Set task:
Locate every line in the records below that contains the string "Fukuoka", and copy each of those lines.

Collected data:
···

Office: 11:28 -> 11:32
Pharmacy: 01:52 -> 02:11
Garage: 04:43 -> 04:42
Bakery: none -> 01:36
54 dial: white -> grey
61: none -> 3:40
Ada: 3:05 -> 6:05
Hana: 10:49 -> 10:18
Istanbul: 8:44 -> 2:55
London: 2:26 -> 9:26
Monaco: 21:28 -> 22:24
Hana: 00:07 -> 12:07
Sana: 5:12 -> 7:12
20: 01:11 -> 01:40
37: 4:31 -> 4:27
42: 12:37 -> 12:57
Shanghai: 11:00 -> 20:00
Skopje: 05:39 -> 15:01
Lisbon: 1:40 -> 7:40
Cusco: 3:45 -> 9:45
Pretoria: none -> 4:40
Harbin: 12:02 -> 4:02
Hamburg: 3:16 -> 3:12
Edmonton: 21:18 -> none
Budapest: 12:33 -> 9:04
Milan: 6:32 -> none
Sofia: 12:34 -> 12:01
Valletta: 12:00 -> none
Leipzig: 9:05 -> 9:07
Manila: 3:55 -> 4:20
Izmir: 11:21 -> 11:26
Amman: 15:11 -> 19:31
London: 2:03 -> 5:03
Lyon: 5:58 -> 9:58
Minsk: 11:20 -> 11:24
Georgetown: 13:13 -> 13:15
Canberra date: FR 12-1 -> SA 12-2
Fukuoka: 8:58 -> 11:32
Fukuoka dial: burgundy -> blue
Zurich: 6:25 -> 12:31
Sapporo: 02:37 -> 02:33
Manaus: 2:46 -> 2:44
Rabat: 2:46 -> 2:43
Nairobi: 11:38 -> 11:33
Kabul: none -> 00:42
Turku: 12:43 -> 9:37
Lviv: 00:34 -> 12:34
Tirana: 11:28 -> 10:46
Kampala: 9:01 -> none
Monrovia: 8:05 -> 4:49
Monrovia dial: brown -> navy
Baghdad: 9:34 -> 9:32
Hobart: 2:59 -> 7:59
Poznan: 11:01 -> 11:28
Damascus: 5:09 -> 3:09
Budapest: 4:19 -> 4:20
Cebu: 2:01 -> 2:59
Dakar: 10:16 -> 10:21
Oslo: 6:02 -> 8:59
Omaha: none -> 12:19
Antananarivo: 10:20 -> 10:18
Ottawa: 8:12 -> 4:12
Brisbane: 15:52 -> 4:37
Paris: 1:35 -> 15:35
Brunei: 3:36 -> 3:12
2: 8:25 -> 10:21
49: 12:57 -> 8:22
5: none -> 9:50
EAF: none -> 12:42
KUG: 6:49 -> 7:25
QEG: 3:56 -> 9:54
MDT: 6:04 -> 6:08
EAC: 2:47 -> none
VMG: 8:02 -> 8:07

···

Response to this exercise:
Fukuoka: 8:58 -> 11:32
Fukuoka dial: burgundy -> blue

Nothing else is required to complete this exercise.